*Aim of the exercise*:
Please pull out every row below that contains the string "width", copying each one in full. Case counts, so match only that exact capitalization.

--- START OF Entries ---

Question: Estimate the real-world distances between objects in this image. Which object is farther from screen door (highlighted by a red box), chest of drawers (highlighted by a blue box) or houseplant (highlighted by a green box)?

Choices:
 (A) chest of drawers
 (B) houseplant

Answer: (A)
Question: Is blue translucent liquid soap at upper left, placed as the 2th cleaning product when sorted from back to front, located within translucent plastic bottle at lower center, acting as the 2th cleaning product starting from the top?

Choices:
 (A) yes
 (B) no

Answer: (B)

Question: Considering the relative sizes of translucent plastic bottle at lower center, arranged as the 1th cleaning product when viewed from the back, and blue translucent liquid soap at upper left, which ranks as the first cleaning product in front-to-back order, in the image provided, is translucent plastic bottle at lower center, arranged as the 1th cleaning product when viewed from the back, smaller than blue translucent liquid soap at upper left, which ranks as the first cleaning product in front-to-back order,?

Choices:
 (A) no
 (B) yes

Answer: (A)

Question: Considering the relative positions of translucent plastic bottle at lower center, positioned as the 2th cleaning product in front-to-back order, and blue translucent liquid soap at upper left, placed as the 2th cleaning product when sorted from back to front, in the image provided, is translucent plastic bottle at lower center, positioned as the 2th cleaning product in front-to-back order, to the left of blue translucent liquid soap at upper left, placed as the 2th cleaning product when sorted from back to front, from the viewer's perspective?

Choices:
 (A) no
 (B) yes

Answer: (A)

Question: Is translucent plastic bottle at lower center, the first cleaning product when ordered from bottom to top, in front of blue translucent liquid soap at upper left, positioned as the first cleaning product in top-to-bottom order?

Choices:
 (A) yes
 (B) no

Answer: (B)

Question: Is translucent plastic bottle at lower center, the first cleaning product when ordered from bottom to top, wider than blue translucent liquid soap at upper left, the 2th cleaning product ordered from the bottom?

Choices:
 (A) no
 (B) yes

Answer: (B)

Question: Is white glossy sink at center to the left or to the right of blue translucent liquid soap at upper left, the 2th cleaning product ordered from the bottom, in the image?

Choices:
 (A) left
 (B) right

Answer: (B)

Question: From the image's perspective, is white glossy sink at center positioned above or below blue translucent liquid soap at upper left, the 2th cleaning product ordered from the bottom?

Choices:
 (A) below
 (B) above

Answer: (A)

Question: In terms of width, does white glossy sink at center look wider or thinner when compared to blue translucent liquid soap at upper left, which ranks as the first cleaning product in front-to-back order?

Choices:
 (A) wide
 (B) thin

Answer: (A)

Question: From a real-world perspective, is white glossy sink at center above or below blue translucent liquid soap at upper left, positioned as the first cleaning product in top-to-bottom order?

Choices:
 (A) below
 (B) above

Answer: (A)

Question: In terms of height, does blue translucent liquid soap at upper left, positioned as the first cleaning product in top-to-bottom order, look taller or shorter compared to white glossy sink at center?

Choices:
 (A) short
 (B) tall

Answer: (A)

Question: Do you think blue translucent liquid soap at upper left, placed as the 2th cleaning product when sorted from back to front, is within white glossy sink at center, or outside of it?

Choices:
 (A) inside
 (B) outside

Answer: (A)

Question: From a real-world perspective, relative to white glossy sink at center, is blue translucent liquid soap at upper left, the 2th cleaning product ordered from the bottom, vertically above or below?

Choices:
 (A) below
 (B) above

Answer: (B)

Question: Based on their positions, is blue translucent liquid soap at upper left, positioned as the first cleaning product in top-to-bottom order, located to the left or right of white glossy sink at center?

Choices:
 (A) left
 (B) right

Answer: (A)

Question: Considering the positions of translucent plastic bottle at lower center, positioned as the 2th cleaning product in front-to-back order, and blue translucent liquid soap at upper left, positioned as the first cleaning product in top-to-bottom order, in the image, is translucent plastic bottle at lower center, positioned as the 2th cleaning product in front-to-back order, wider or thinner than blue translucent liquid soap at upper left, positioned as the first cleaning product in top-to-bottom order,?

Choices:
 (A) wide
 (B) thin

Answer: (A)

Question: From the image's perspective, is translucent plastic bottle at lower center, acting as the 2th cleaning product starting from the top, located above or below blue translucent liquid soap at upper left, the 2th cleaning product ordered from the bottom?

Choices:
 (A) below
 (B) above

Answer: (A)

--- END OF Entries ---
--- START OF Entries ---

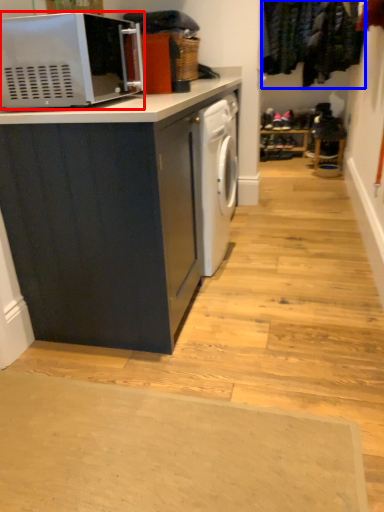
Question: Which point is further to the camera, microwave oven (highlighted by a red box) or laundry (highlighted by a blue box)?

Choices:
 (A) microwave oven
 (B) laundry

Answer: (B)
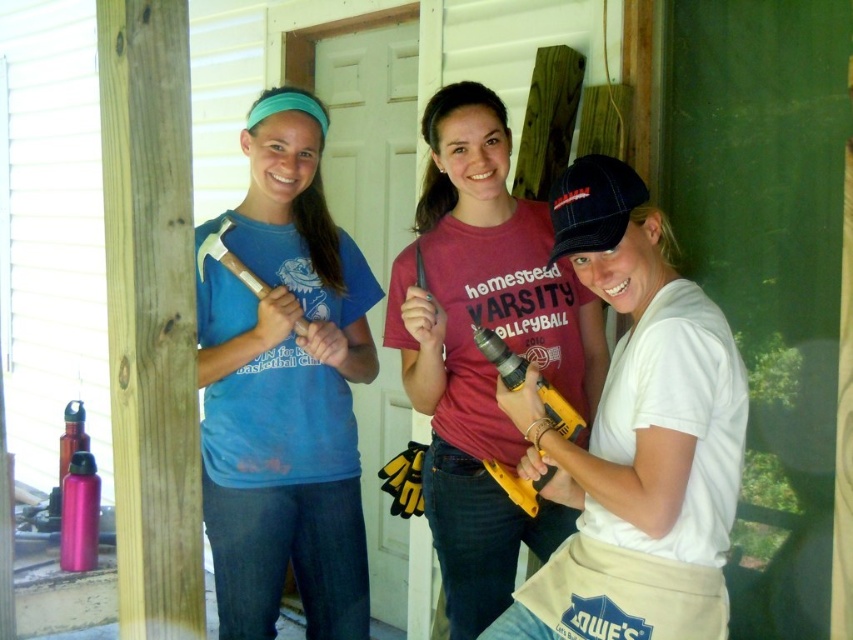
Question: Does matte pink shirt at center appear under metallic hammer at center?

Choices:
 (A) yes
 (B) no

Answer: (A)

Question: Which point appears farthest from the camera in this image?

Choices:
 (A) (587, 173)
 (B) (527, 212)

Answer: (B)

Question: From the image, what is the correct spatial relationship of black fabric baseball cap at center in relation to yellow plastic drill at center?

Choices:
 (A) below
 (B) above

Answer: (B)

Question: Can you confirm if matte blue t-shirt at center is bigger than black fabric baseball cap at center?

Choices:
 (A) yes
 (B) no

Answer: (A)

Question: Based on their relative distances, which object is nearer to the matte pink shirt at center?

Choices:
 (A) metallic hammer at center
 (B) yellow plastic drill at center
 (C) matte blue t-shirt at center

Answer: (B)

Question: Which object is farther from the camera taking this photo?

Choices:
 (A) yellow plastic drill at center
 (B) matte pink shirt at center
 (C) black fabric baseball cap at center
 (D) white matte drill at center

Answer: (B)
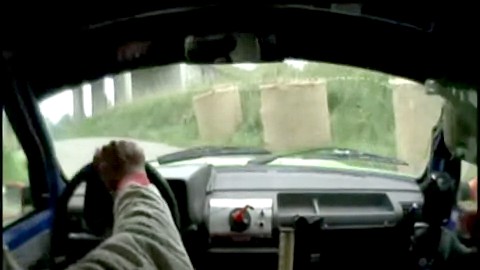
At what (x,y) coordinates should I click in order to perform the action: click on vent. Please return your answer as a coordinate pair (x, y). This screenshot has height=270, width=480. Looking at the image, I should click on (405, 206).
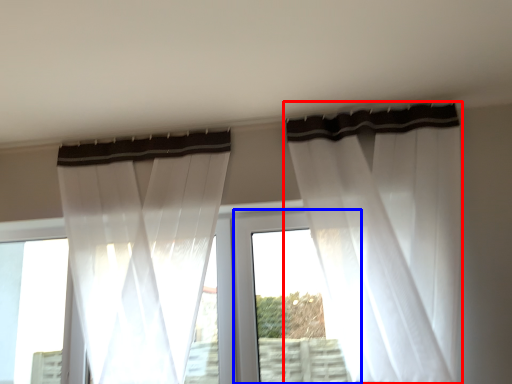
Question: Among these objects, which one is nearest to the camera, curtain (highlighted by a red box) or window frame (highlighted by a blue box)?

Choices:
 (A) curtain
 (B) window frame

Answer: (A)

--- END OF Entries ---
--- START OF Entries ---

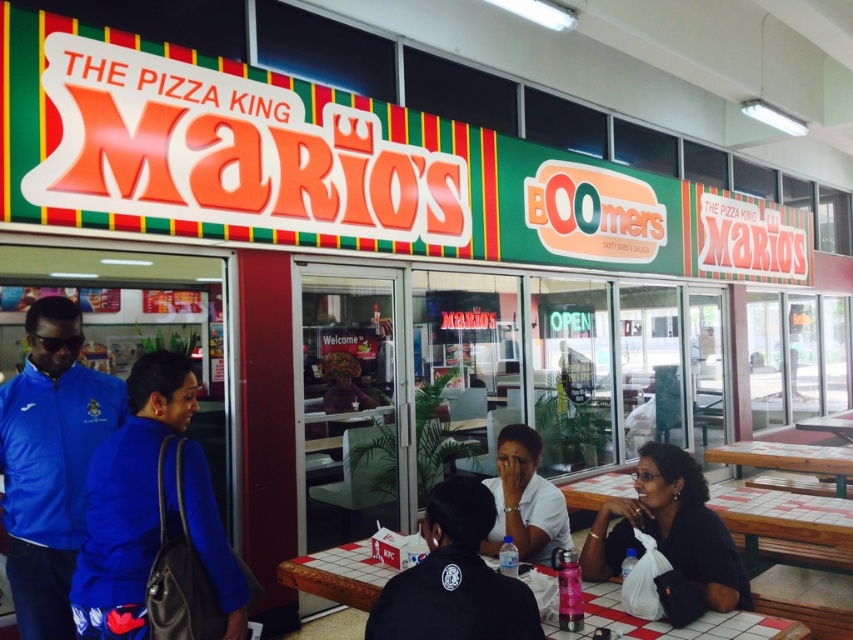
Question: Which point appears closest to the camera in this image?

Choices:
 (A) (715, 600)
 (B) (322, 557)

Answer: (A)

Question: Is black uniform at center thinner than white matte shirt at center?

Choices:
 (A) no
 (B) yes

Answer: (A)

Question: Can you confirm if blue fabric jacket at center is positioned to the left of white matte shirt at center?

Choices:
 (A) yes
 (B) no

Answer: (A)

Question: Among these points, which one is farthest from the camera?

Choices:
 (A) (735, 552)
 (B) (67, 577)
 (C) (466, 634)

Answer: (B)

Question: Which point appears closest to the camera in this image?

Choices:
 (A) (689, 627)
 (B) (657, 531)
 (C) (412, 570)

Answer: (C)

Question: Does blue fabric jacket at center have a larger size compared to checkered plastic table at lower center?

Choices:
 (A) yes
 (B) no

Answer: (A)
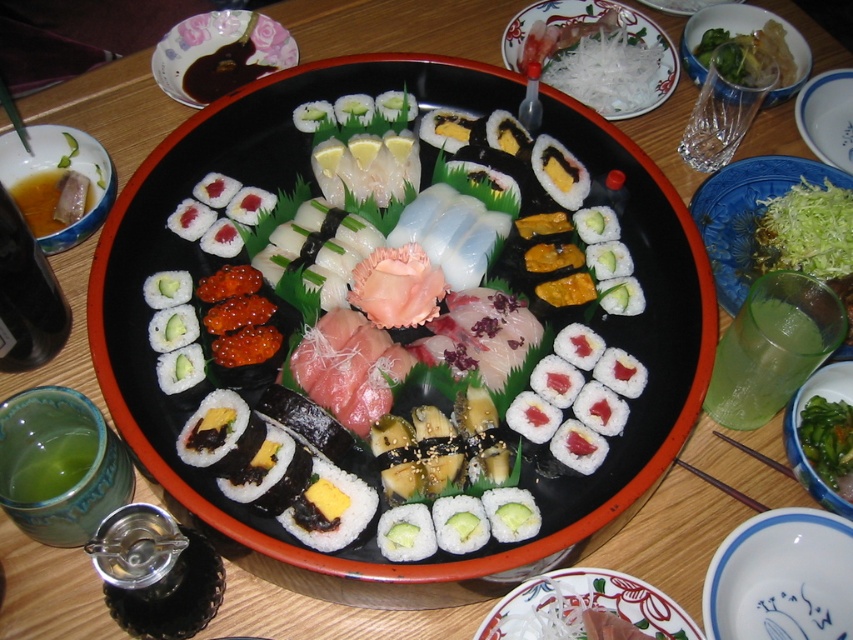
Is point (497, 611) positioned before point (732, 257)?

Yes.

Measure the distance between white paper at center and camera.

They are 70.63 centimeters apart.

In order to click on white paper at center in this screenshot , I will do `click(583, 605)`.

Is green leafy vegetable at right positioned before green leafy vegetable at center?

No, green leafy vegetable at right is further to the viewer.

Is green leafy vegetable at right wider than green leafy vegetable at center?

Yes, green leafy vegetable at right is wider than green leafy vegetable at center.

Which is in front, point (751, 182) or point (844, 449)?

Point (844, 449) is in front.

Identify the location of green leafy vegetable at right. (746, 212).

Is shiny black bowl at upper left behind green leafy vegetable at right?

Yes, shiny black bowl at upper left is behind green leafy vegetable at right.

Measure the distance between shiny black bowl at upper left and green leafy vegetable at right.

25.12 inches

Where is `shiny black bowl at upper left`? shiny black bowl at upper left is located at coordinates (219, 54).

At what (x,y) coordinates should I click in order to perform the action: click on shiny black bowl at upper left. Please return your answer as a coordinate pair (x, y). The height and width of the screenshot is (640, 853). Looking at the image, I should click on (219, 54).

--- END OF Entries ---

*Output below*:
Question: In terms of width, does white glossy sink at center look wider or thinner when compared to blue translucent liquid soap at upper left, which ranks as the first cleaning product in front-to-back order?
At what (x,y) coordinates should I click in order to perform the action: click on vent. Please return your answer as a coordinate pair (x, y). This screenshot has height=270, width=480. Looking at the image, I should click on (405, 206).
At what (x,y) coordinates should I click in order to perform the action: click on shiny black bowl at upper left. Please return your answer as a coordinate pair (x, y). The height and width of the screenshot is (640, 853). Looking at the image, I should click on (219, 54).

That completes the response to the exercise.